Output the lines below exactly, please, from the first line until the line with "(392, 517) = (59, 225): black", counting both.

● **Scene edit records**
•••
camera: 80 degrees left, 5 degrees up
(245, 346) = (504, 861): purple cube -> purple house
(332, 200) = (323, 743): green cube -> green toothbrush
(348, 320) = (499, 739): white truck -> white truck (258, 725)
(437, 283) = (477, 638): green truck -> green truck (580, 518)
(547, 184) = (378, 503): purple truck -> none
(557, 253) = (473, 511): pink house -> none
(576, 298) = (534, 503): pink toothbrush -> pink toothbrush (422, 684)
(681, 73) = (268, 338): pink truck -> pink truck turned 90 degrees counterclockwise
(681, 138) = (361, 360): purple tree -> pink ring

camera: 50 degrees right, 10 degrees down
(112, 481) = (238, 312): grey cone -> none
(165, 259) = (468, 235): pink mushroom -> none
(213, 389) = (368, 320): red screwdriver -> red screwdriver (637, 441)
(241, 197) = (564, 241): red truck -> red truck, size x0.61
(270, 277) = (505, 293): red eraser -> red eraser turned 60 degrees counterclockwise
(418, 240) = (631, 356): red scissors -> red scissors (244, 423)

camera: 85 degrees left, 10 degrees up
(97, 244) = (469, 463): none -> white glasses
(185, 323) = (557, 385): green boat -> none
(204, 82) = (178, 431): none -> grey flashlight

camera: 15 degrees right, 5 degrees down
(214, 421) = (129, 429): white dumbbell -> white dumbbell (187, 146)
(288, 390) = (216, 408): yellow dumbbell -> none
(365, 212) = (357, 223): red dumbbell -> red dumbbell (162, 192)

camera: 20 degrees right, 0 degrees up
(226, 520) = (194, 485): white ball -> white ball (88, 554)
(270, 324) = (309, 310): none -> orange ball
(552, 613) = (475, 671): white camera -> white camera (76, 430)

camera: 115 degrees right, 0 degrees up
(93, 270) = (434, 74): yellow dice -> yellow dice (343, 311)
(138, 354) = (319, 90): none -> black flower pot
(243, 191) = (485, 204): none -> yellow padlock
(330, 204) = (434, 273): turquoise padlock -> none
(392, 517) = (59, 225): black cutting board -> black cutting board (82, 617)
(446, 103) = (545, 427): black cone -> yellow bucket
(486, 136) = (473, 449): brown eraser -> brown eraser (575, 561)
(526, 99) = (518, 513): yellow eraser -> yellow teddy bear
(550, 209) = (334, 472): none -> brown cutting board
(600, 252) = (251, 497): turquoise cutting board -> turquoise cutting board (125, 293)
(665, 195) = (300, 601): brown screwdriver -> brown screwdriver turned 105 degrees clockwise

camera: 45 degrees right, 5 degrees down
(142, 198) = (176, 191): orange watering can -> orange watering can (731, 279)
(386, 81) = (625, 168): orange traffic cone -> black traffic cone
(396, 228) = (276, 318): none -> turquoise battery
•••
● **Result of the task**
camera: 80 degrees left, 5 degrees up
(245, 346) = (504, 861): purple cube -> purple house
(332, 200) = (323, 743): green cube -> green toothbrush
(348, 320) = (499, 739): white truck -> white truck (258, 725)
(437, 283) = (477, 638): green truck -> green truck (580, 518)
(547, 184) = (378, 503): purple truck -> none
(557, 253) = (473, 511): pink house -> none
(576, 298) = (534, 503): pink toothbrush -> pink toothbrush (422, 684)
(681, 73) = (268, 338): pink truck -> pink truck turned 90 degrees counterclockwise
(681, 138) = (361, 360): purple tree -> pink ring

camera: 50 degrees right, 10 degrees down
(112, 481) = (238, 312): grey cone -> none
(165, 259) = (468, 235): pink mushroom -> none
(213, 389) = (368, 320): red screwdriver -> red screwdriver (637, 441)
(241, 197) = (564, 241): red truck -> red truck, size x0.61
(270, 277) = (505, 293): red eraser -> red eraser turned 60 degrees counterclockwise
(418, 240) = (631, 356): red scissors -> red scissors (244, 423)

camera: 85 degrees left, 10 degrees up
(97, 244) = (469, 463): none -> white glasses
(185, 323) = (557, 385): green boat -> none
(204, 82) = (178, 431): none -> grey flashlight

camera: 15 degrees right, 5 degrees down
(214, 421) = (129, 429): white dumbbell -> white dumbbell (187, 146)
(288, 390) = (216, 408): yellow dumbbell -> none
(365, 212) = (357, 223): red dumbbell -> red dumbbell (162, 192)

camera: 20 degrees right, 0 degrees up
(226, 520) = (194, 485): white ball -> white ball (88, 554)
(270, 324) = (309, 310): none -> orange ball
(552, 613) = (475, 671): white camera -> white camera (76, 430)

camera: 115 degrees right, 0 degrees up
(93, 270) = (434, 74): yellow dice -> yellow dice (343, 311)
(138, 354) = (319, 90): none -> black flower pot
(243, 191) = (485, 204): none -> yellow padlock
(330, 204) = (434, 273): turquoise padlock -> none
(392, 517) = (59, 225): black cutting board -> black cutting board (82, 617)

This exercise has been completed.